(Task instructions): Report each line of the data that contains the string "moved".
[[ Dataset excerpts, beginning ]]
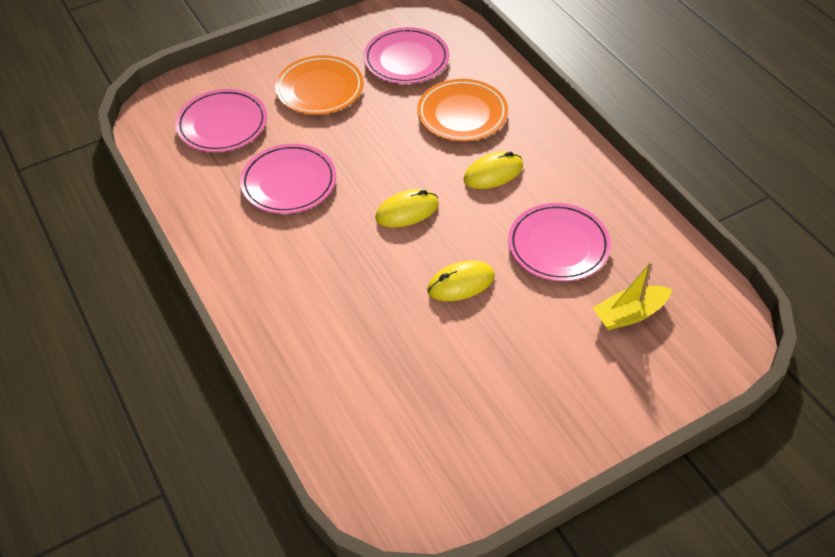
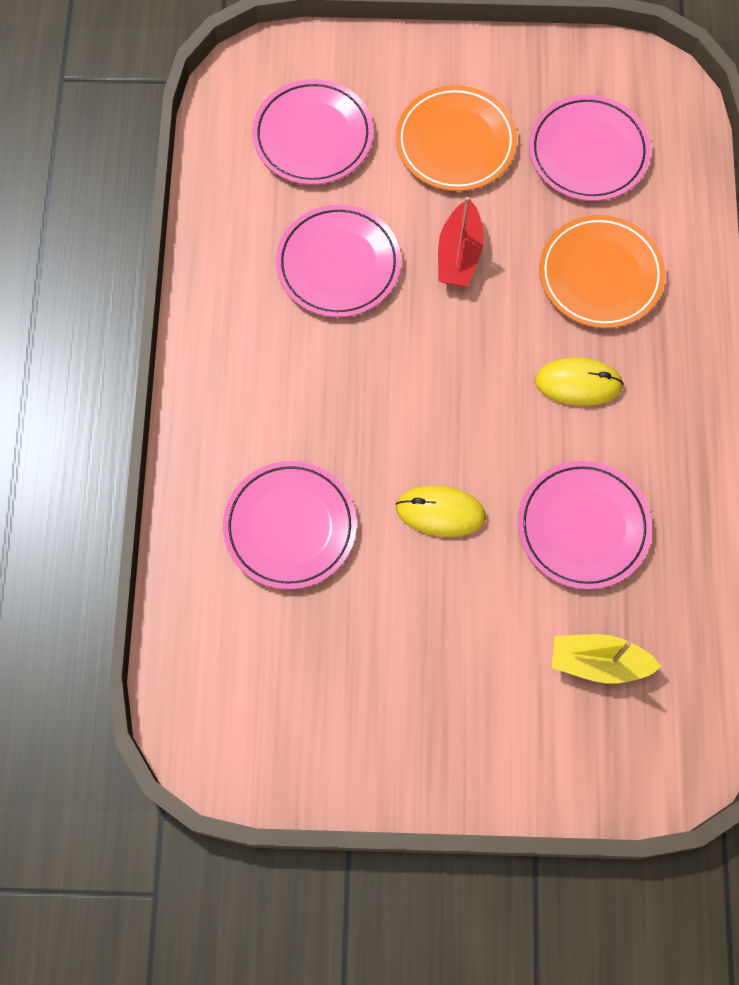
camera: 30 degrees right, 20 degrees up
yellow mouse [375,189,439,227] -> none
none -> pink plate [223,461,357,589]
none -> red boat [438,197,484,287]

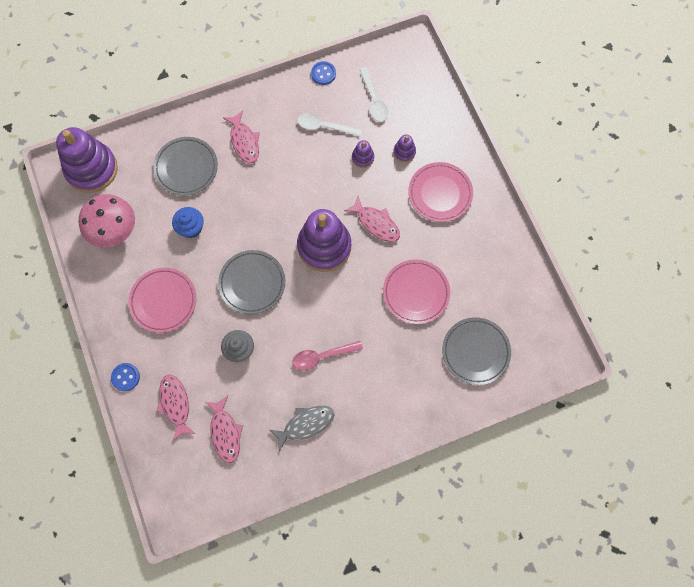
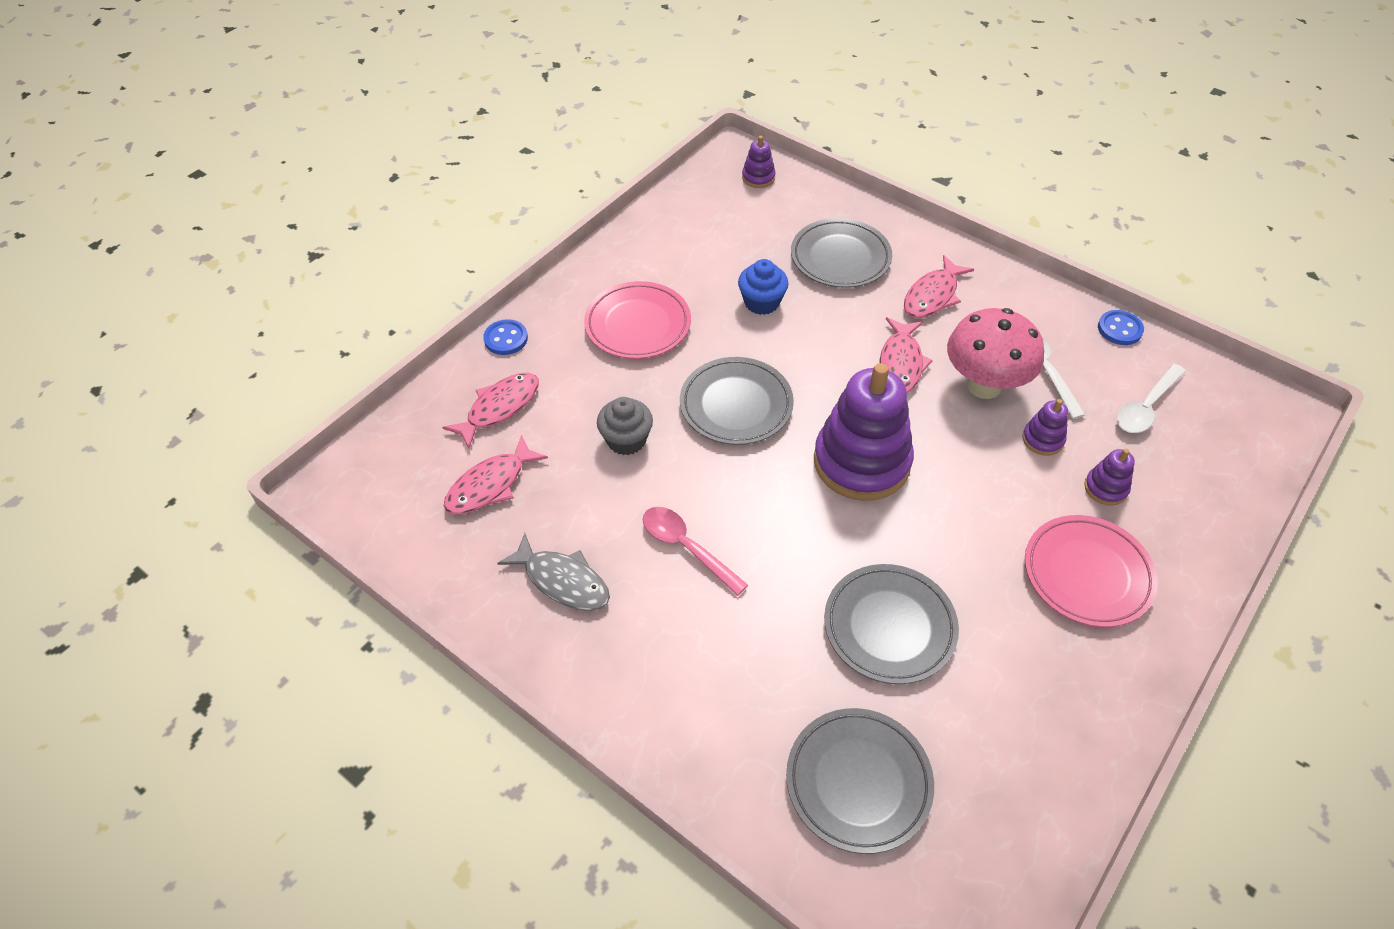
camera: 60 degrees right, 20 degrees down
purple stacking toy [56,127,118,193] -> purple stacking toy [742,136,776,188], size x0.43
pink mushroom [79,194,135,248] -> pink mushroom moved to [947,308,1044,399]
pink fish [344,195,400,242] -> pink fish moved to [880,317,933,393]
pink plate [383,259,450,324] -> grey plate [824,564,959,684]

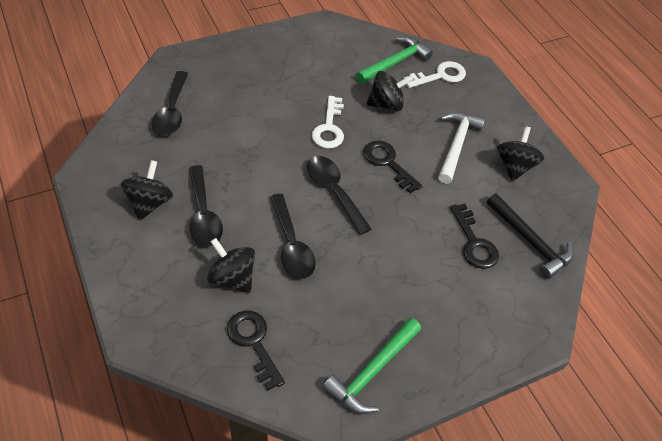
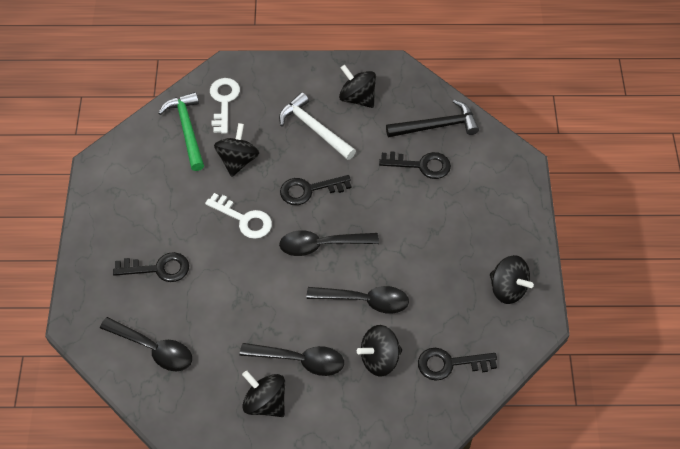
camera: 60 degrees left, 5 degrees up
green hammer [323,318,421,414] -> black spinning top [490,255,534,304]
none -> black key [113,252,189,282]

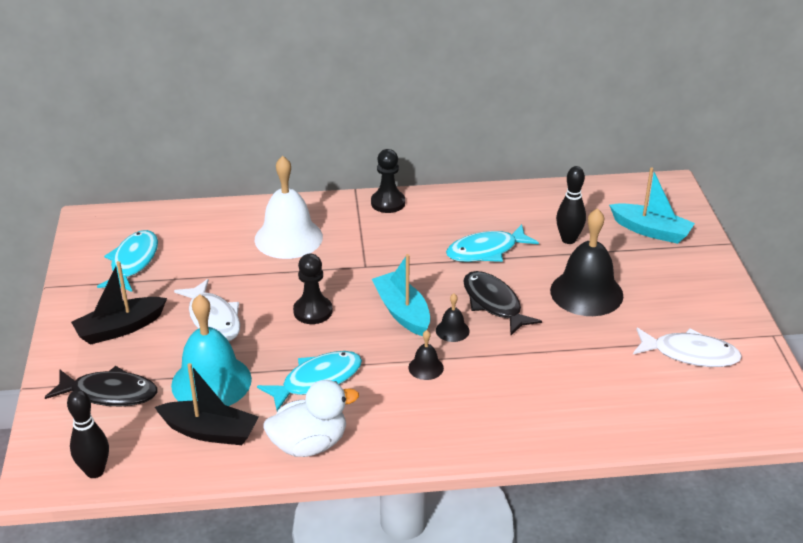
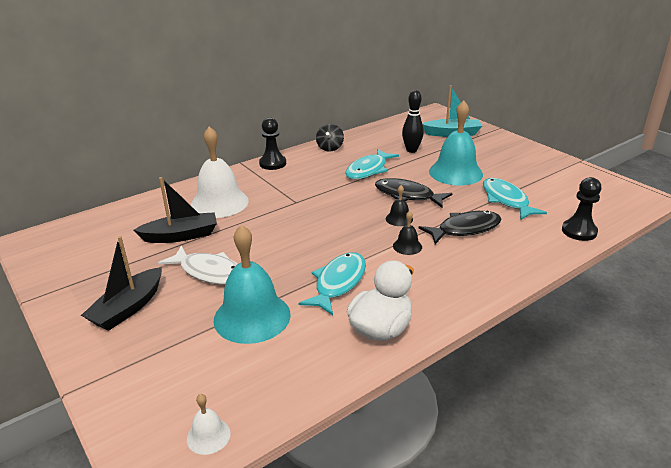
camera: 30 degrees left, 5 degrees down
black fish [45,366,158,407] -> black fish moved to [418,211,501,244]
black bowling pin [67,390,109,478] -> white bell [187,394,231,455]
turquoise fish [97,230,158,292] -> turquoise fish moved to [483,178,547,220]
black boat [155,363,258,445] -> black boat moved to [134,177,217,243]
black pawn [293,254,332,324] -> black pawn moved to [562,177,601,241]
turquoise boat [372,254,430,336] -> none
black bell [550,208,623,316] -> turquoise bell [429,100,483,186]
white fish [633,328,742,367] -> none
none -> black spinning top [316,124,344,152]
[[ Dataset excerpts, end ]]
(The completed task):
pink mushroom [79,194,135,248] -> pink mushroom moved to [947,308,1044,399]
pink fish [344,195,400,242] -> pink fish moved to [880,317,933,393]
black fish [45,366,158,407] -> black fish moved to [418,211,501,244]
turquoise fish [97,230,158,292] -> turquoise fish moved to [483,178,547,220]
black boat [155,363,258,445] -> black boat moved to [134,177,217,243]
black pawn [293,254,332,324] -> black pawn moved to [562,177,601,241]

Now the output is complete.